● ACTIVITY:
Would you filter the listing below so that only lines with the word "Kreisel" remain?

● TASK MATERIAL:

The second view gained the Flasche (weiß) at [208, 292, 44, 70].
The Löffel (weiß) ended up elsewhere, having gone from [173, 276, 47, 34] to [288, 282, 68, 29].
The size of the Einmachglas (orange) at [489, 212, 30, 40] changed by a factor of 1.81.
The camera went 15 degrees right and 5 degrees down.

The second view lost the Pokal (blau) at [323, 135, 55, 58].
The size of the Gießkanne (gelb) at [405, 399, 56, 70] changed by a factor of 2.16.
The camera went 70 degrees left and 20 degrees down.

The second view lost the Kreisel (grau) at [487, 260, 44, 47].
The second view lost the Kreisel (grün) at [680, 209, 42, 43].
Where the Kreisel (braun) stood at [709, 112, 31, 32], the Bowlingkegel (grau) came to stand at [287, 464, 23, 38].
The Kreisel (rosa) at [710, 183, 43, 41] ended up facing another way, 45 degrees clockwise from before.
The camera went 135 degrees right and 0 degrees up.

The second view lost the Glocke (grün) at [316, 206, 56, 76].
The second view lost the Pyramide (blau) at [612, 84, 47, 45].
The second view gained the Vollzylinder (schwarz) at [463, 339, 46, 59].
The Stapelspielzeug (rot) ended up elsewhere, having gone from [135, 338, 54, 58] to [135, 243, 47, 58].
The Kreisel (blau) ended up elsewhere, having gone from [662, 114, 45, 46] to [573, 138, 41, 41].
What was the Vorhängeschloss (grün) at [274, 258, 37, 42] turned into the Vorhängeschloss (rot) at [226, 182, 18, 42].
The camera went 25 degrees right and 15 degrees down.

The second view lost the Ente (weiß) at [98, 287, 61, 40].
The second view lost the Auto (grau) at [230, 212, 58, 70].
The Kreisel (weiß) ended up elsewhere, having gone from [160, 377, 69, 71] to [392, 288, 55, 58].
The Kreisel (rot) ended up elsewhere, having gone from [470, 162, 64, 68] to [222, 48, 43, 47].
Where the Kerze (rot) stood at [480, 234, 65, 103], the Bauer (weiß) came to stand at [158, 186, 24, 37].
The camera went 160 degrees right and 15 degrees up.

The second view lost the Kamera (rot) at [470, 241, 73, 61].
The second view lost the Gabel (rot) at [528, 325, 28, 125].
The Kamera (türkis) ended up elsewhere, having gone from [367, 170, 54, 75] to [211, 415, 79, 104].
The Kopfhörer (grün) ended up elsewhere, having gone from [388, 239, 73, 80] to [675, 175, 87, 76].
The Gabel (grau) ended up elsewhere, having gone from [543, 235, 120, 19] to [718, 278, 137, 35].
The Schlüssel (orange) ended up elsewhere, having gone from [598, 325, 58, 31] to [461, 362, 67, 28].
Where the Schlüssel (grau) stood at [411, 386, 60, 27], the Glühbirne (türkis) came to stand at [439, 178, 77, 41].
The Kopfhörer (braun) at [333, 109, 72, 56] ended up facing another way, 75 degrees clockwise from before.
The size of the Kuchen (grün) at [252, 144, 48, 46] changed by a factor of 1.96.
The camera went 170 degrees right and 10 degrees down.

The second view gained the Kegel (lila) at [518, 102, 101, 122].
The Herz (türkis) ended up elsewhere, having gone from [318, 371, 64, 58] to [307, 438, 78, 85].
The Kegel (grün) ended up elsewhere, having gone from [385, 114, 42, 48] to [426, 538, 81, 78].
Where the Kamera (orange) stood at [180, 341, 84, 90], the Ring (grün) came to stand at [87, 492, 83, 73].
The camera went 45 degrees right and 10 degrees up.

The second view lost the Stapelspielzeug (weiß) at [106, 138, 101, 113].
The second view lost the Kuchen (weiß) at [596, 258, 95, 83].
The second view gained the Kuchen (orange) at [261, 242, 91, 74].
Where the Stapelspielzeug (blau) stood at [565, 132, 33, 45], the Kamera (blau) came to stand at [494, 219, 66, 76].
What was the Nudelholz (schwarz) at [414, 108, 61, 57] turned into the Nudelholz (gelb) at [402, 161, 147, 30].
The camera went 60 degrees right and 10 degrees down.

● EXERCISE RESPONSE:
The second view lost the Kreisel (grau) at [487, 260, 44, 47].
The second view lost the Kreisel (grün) at [680, 209, 42, 43].
Where the Kreisel (braun) stood at [709, 112, 31, 32], the Bowlingkegel (grau) came to stand at [287, 464, 23, 38].
The Kreisel (rosa) at [710, 183, 43, 41] ended up facing another way, 45 degrees clockwise from before.
The Kreisel (blau) ended up elsewhere, having gone from [662, 114, 45, 46] to [573, 138, 41, 41].
The Kreisel (weiß) ended up elsewhere, having gone from [160, 377, 69, 71] to [392, 288, 55, 58].
The Kreisel (rot) ended up elsewhere, having gone from [470, 162, 64, 68] to [222, 48, 43, 47].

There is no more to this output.